## [What to produce]
Every line from the one holding "- white screwdriver (226 376)" through the one holding "camera: 25 degrees right, 0 degrees up" in the data below must be returned exactly, both ends included, with pictures left out and nothing else added.

## [Records drawn from a dataset]
══════════════════════════════
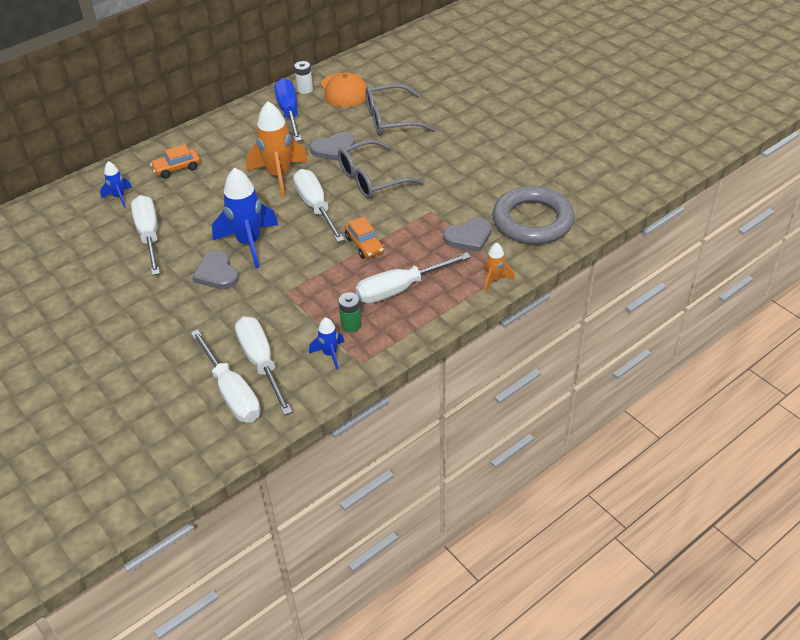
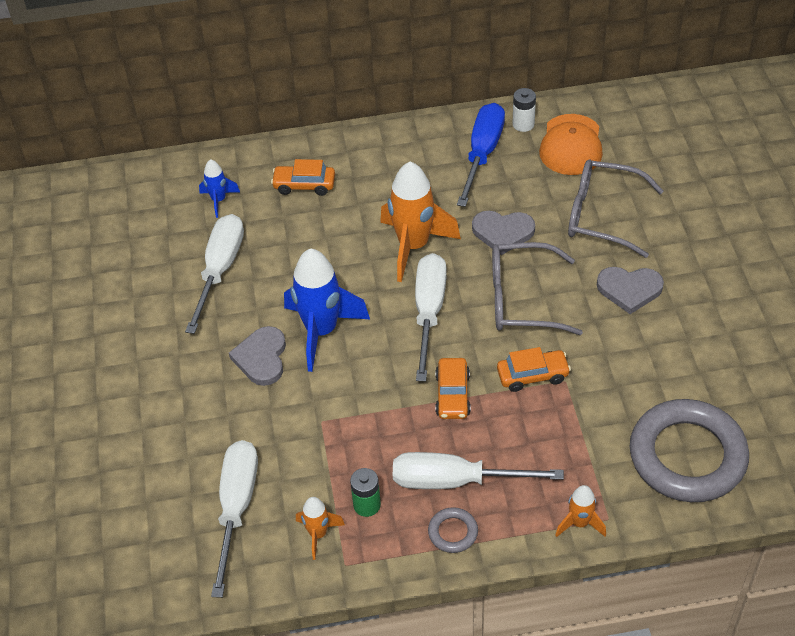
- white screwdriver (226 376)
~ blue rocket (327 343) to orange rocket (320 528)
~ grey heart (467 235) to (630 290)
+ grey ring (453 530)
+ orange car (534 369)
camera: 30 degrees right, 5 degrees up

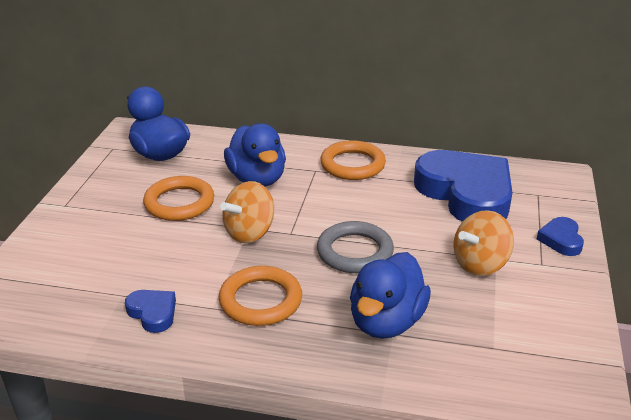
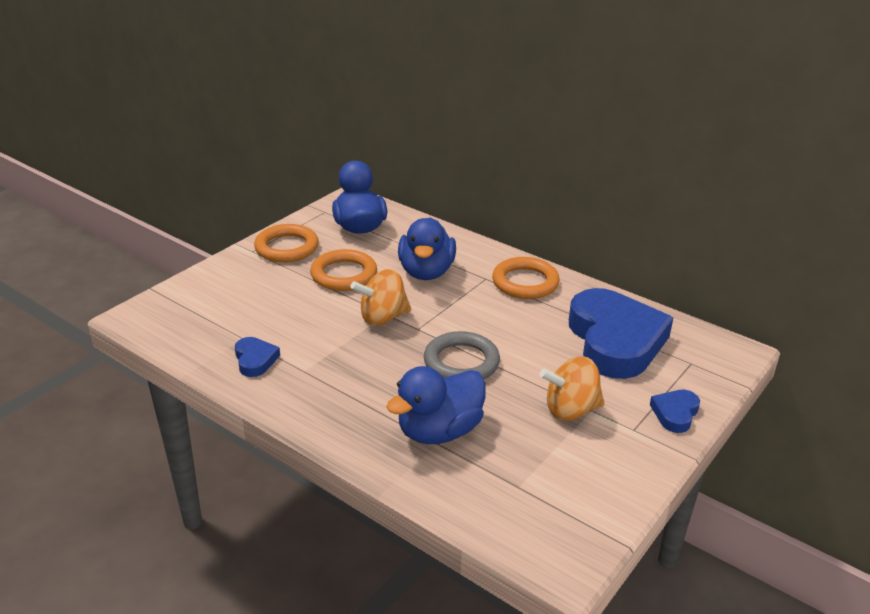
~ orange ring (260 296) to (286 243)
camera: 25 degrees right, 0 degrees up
══════════════════════════════
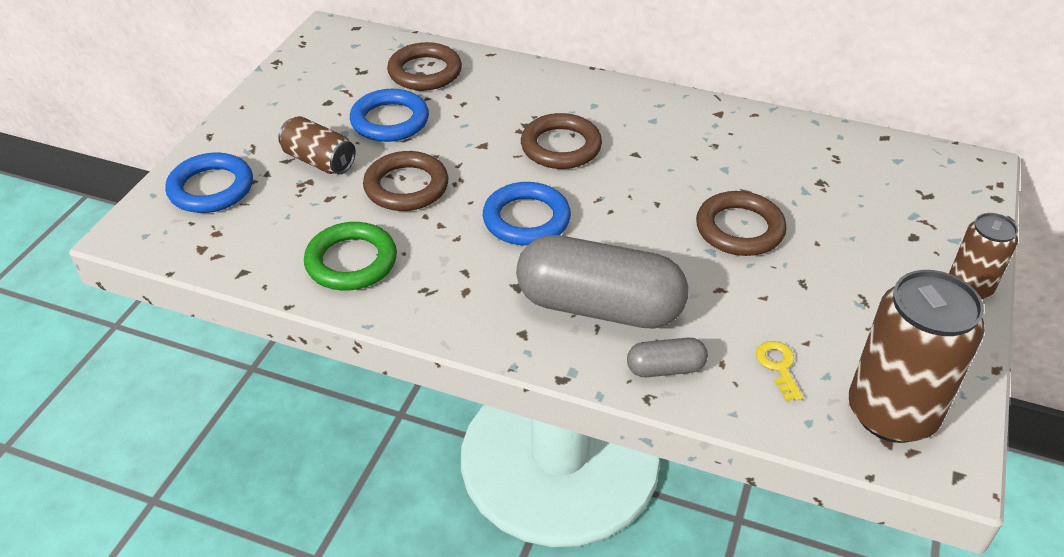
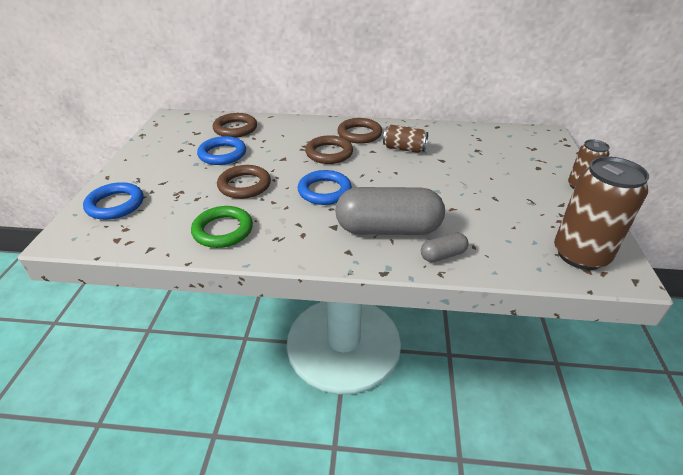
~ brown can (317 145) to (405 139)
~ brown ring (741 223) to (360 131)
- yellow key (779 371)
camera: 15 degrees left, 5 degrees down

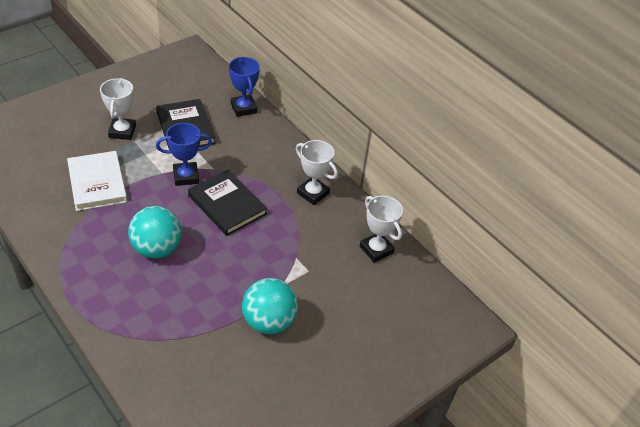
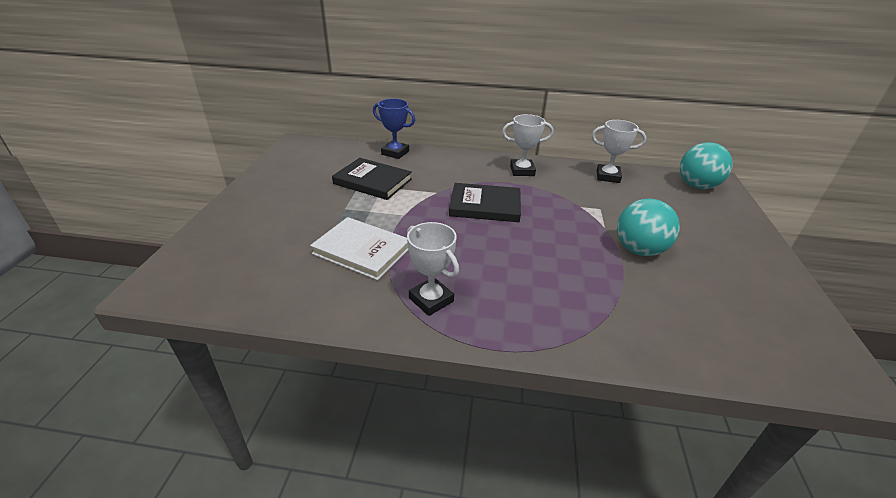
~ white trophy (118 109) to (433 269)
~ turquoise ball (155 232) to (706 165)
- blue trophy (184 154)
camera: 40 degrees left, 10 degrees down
══════════════════════════════
## [Answer to this problem]
- white screwdriver (226 376)
~ blue rocket (327 343) to orange rocket (320 528)
~ grey heart (467 235) to (630 290)
+ grey ring (453 530)
+ orange car (534 369)
camera: 30 degrees right, 5 degrees up

~ orange ring (260 296) to (286 243)
camera: 25 degrees right, 0 degrees up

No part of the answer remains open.